SOURCE INFORMATION below:

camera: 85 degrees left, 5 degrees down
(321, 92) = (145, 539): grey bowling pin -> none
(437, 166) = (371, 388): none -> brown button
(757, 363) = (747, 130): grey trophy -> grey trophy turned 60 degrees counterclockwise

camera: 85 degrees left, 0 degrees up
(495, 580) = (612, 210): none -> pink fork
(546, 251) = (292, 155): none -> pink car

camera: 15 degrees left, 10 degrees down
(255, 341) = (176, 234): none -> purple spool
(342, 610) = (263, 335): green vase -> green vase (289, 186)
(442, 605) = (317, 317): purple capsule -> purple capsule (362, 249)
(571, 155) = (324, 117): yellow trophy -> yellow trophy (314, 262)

End of SOURCE INFORMATION.

Everything from the line containing "(546, 251) = (292, 155): none -> pink car" through the line containing "(442, 605) = (317, 317): purple" in the material above should be retyped exactly, both ends included, and nothing more.

OUTPUT FOR THIS TASK
(546, 251) = (292, 155): none -> pink car

camera: 15 degrees left, 10 degrees down
(255, 341) = (176, 234): none -> purple spool
(342, 610) = (263, 335): green vase -> green vase (289, 186)
(442, 605) = (317, 317): purple capsule -> purple capsule (362, 249)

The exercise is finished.